» TASK DIRECTIONS:
Among the records below, find the line that has "black camera [165,207,221,276]"; from there, give the lines again exactly, and stop after the line that has "white camera [586,117,637,181]".

Coordinate-based object records:
::::::::

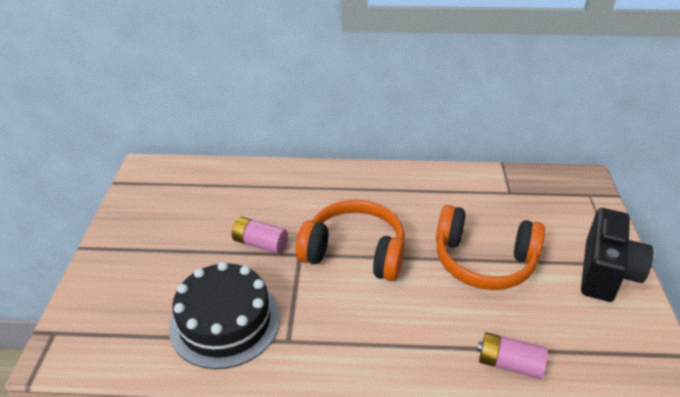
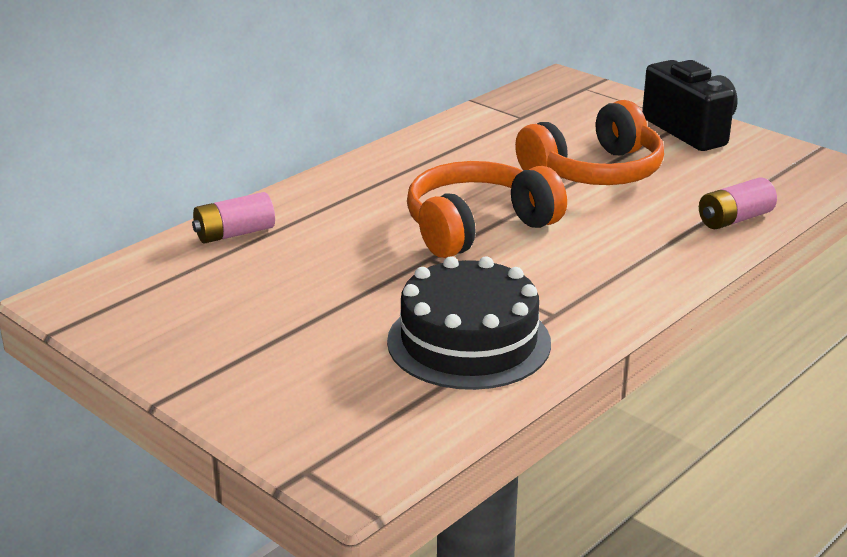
camera: 50 degrees left, 10 degrees down
pink battery [232,217,288,254] -> pink battery moved to [192,192,275,244]

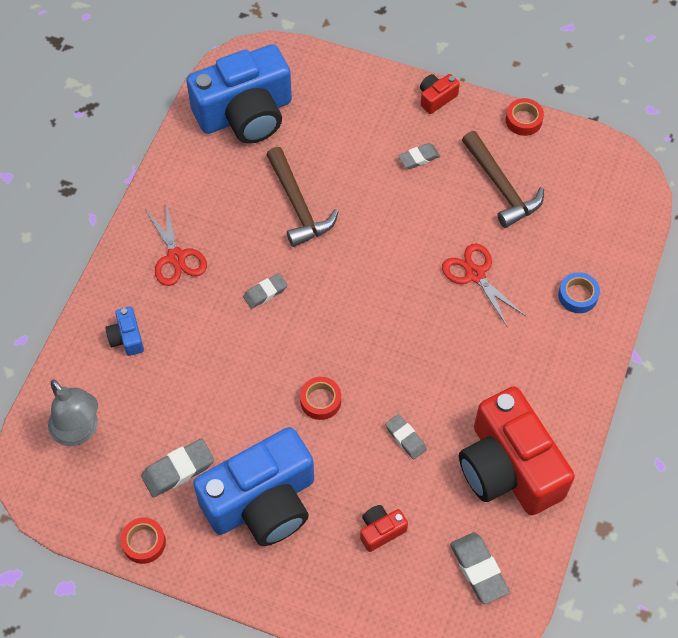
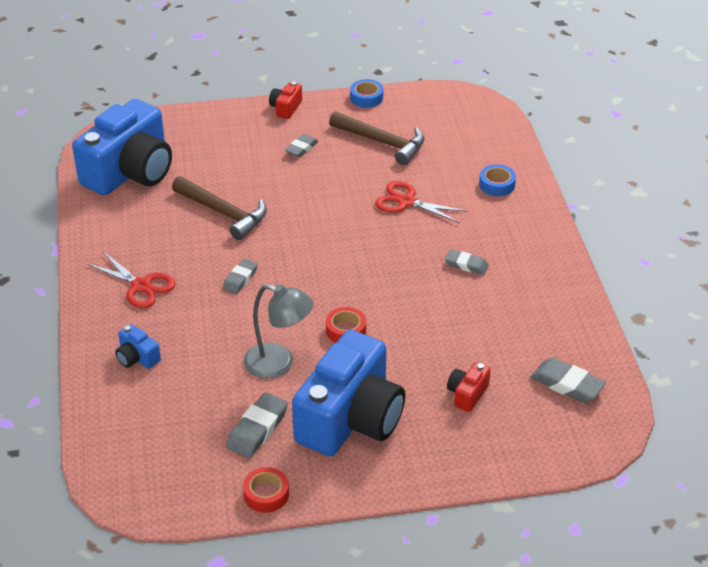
camera: 30 degrees left, 20 degrees down
grey lamp [48,379,98,446] -> grey lamp moved to [244,284,314,379]
grey eraser [385,414,427,460] -> grey eraser moved to [445,250,489,275]
red camera [459,386,575,515] -> none
red tape [506,98,544,136] -> blue tape [350,79,383,108]

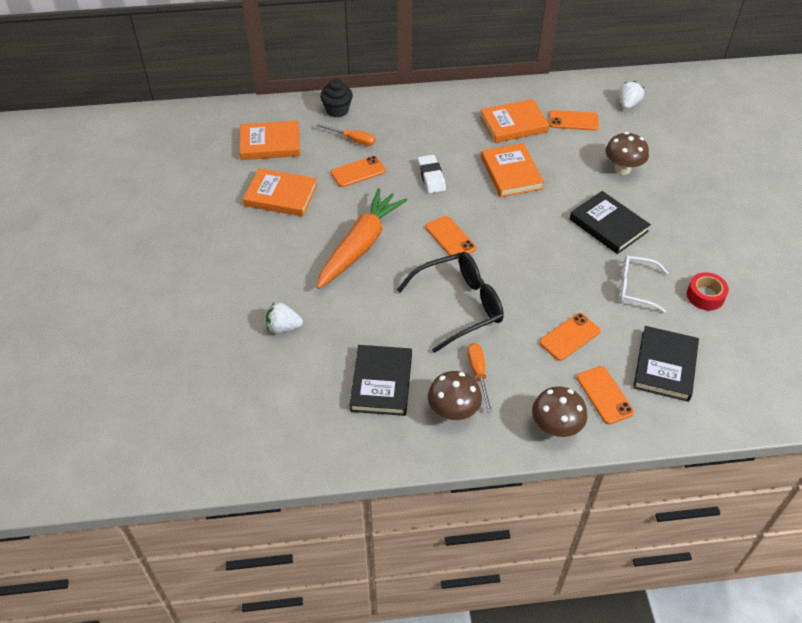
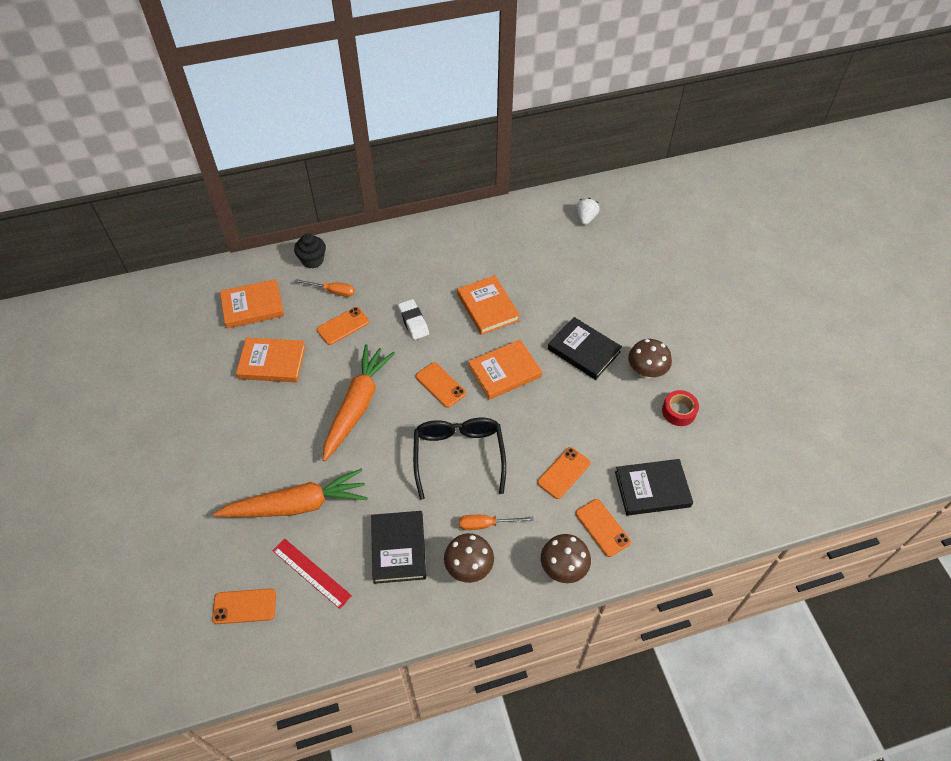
camera: 10 degrees left, 5 degrees up
white strawberry [266,302,303,334] -> orange carrot [213,468,368,517]
black glasses [397,252,504,353] -> black glasses turned 60 degrees counterclockwise [413,418,506,500]
orange screwdriver [467,343,493,412] -> orange screwdriver turned 75 degrees counterclockwise [459,515,534,530]
orange book [480,99,550,143] -> orange book moved to [468,339,542,400]
orange phone [549,110,599,131] -> orange phone moved to [212,588,276,624]
brown mushroom [605,132,649,175] -> brown mushroom moved to [628,339,672,379]
white glasses [619,255,669,313] -> none
black book [633,326,699,402] -> black book turned 75 degrees clockwise [615,459,693,516]
none -> red ruler [273,539,352,609]

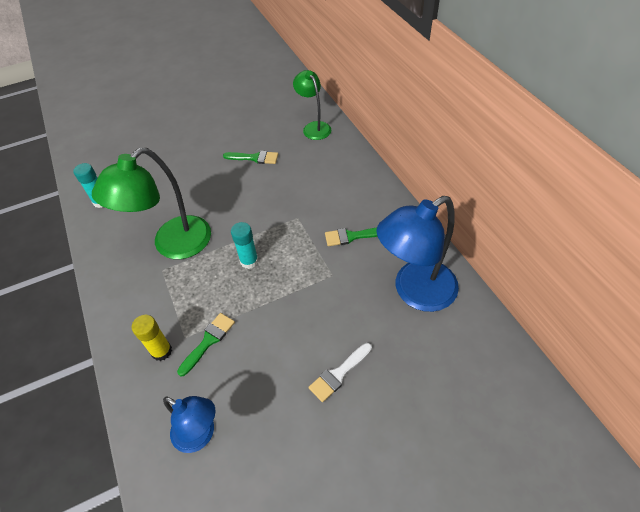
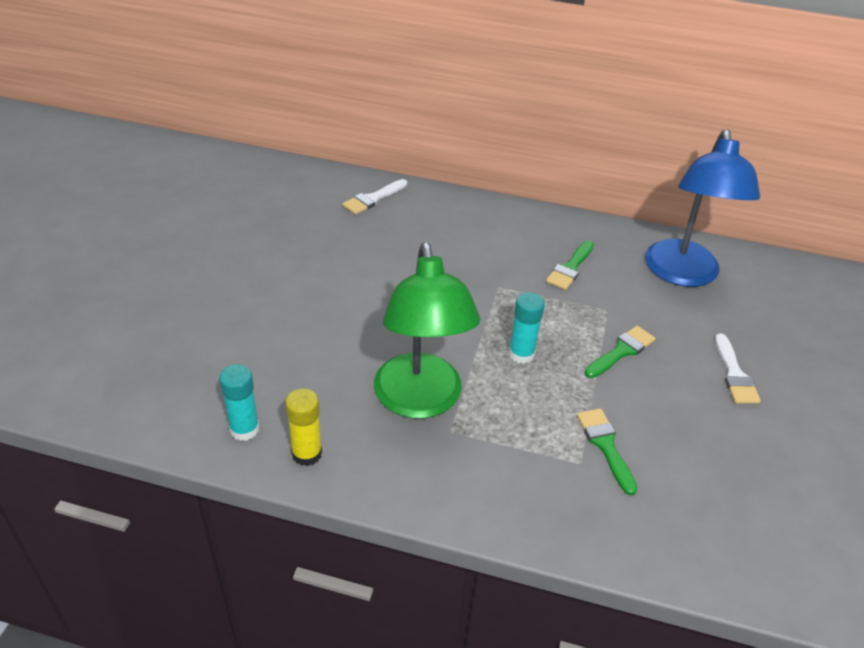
camera: 55 degrees left, 10 degrees down
yellow glue stick [132,315,172,361] -> yellow glue stick moved to [285,388,322,466]
blue lamp [163,396,215,453] -> none
green brush [223,151,278,164] -> green brush moved to [585,326,656,378]
green lamp [293,70,331,140] -> white brush [343,179,407,215]

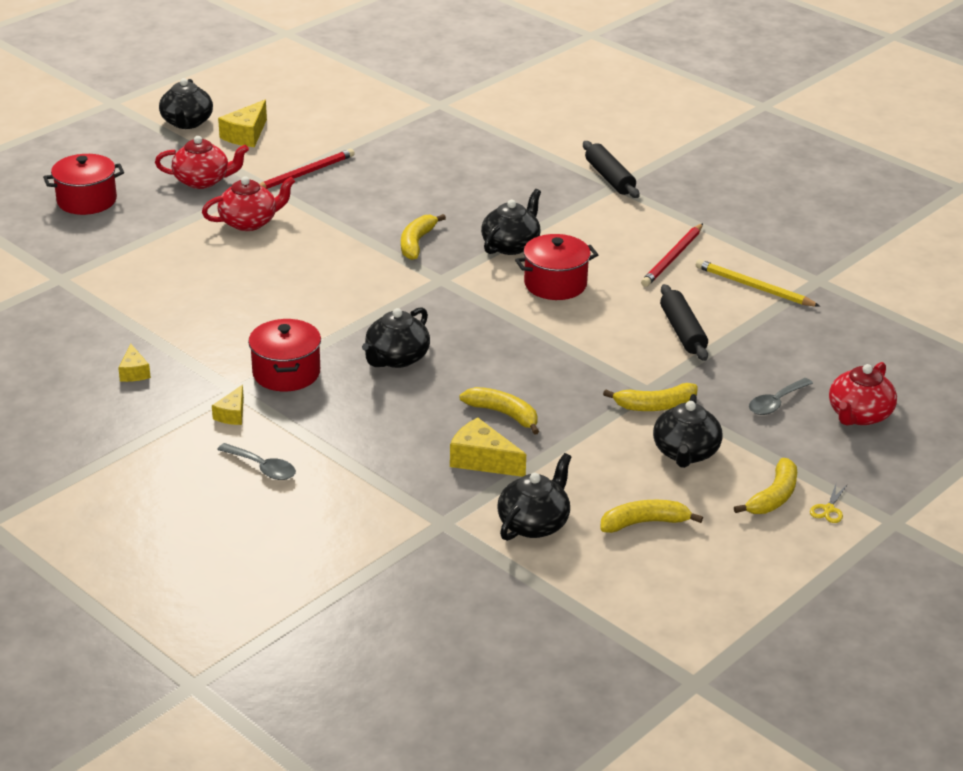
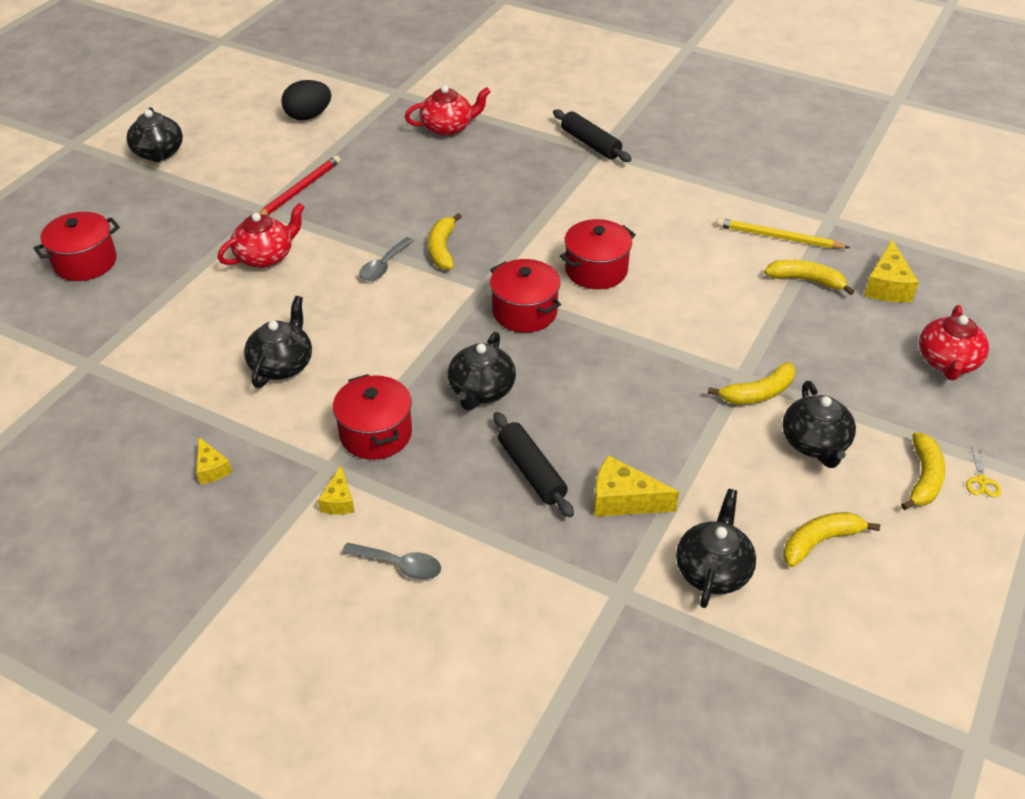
camera: 15 degrees left, 10 degrees up
red teapot [155,136,249,189] -> red teapot moved to [405,85,491,136]
yellow cheese [218,100,267,147] -> yellow cheese moved to [864,240,919,302]
yellow banana [459,387,539,435] -> yellow banana moved to [764,260,854,295]
black teapot [481,189,541,255] -> black teapot moved to [244,296,312,388]
red pencil [641,223,703,287] -> none
black rolling pin [660,284,708,361] -> black rolling pin moved to [493,412,574,518]
grey spoon [749,378,813,415] -> grey spoon moved to [359,237,414,281]
none -> black egg [281,80,331,120]
none -> red pot [490,259,561,333]

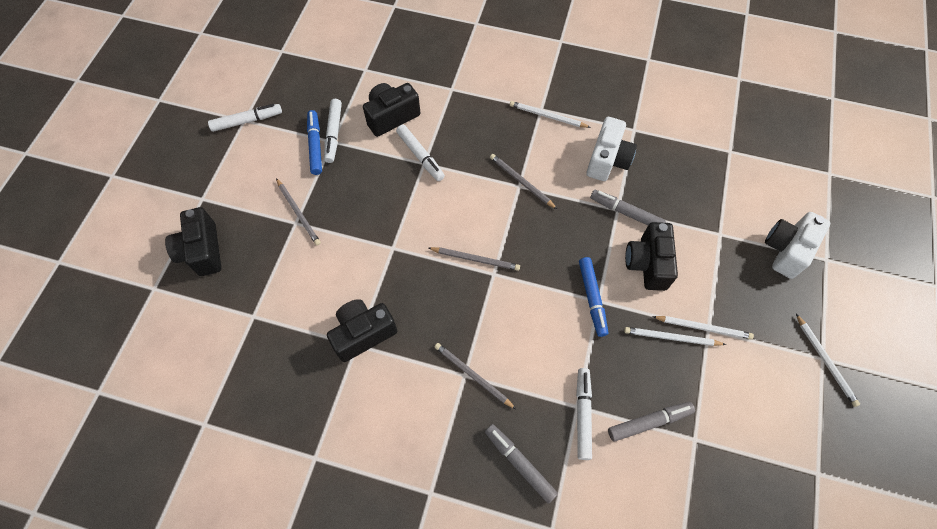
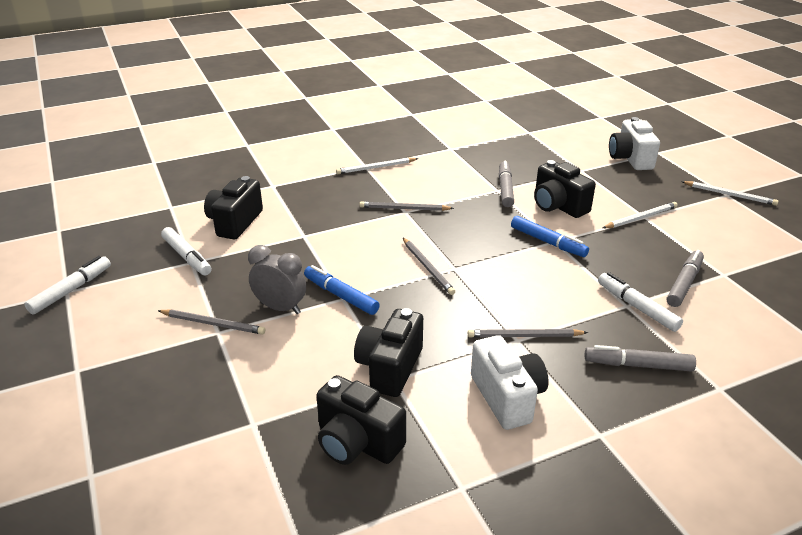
camera: 40 degrees left, 30 degrees down
black camera [165,207,221,276] -> black camera moved to [316,375,406,465]
blue marker [307,110,322,175] -> blue marker moved to [304,265,380,315]
white marker [396,125,445,181] -> none
grey pencil [429,247,520,271] -> grey pencil turned 90 degrees clockwise [403,238,455,295]
white camera [586,117,637,181] -> white camera moved to [471,335,549,430]
grey marker [590,190,666,225] -> grey marker turned 105 degrees clockwise [499,161,514,207]
white pencil [624,327,726,346] -> none
none -> grey clock [248,245,306,314]

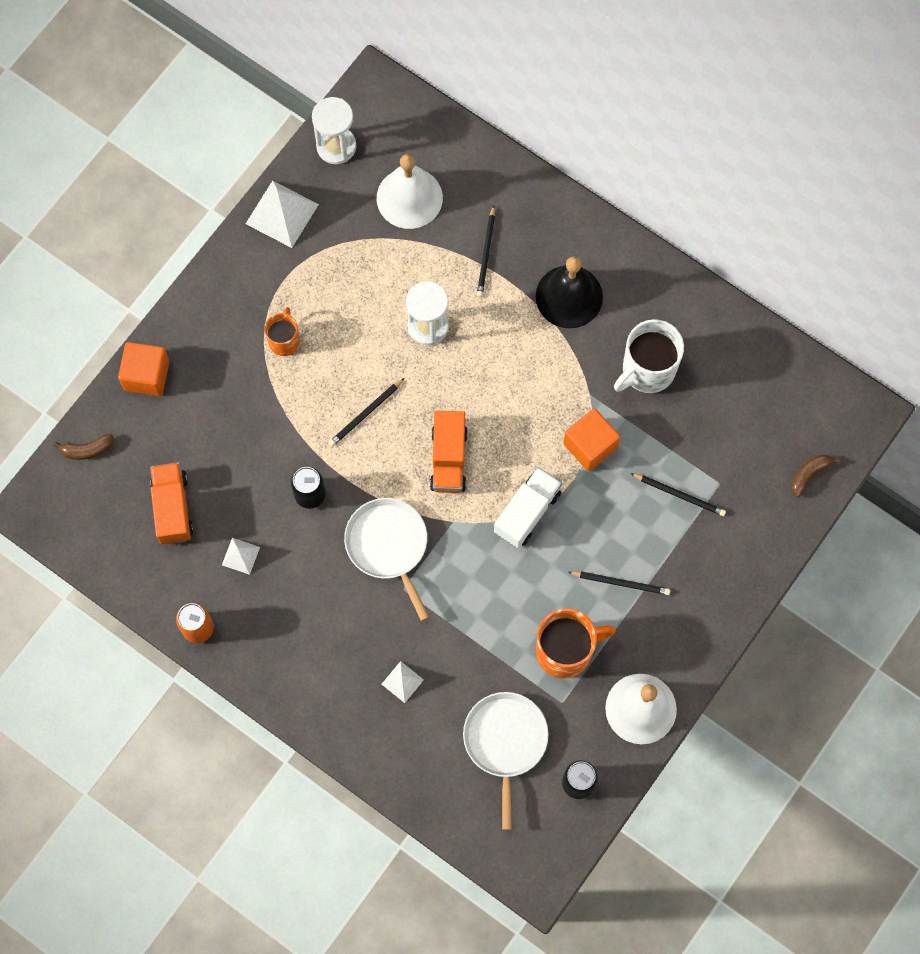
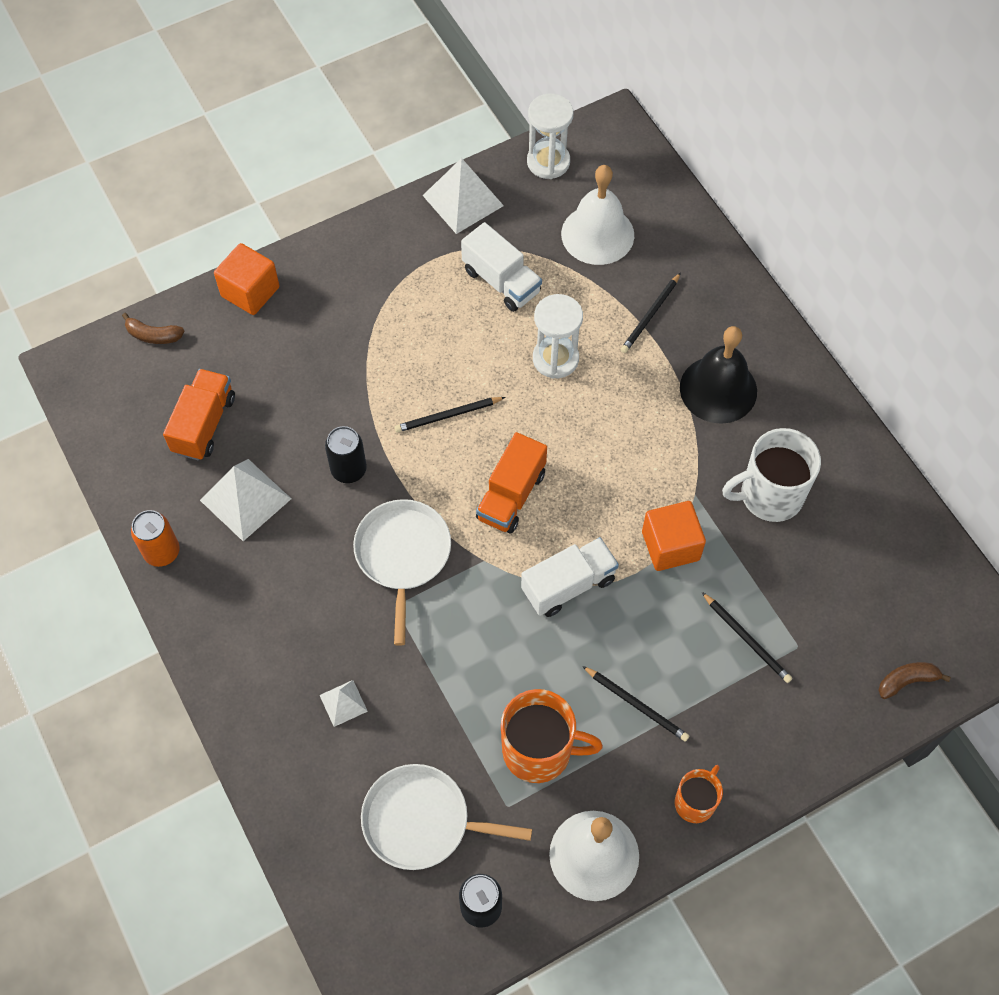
camera: 25 degrees right, 10 degrees down
white pyramid [222,538,260,575] -> white pyramid [200,459,291,541], size x1.88
orange mug [264,307,300,356] -> orange mug moved to [675,765,723,823]
white pan [463,692,549,830] -> white pan turned 105 degrees counterclockwise [361,764,532,870]
none -> white truck [461,222,542,312]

::::::::

» TASK SOLUTION:
black camera [165,207,221,276] -> black camera moved to [316,375,406,465]
blue marker [307,110,322,175] -> blue marker moved to [304,265,380,315]
white marker [396,125,445,181] -> none
grey pencil [429,247,520,271] -> grey pencil turned 90 degrees clockwise [403,238,455,295]
white camera [586,117,637,181] -> white camera moved to [471,335,549,430]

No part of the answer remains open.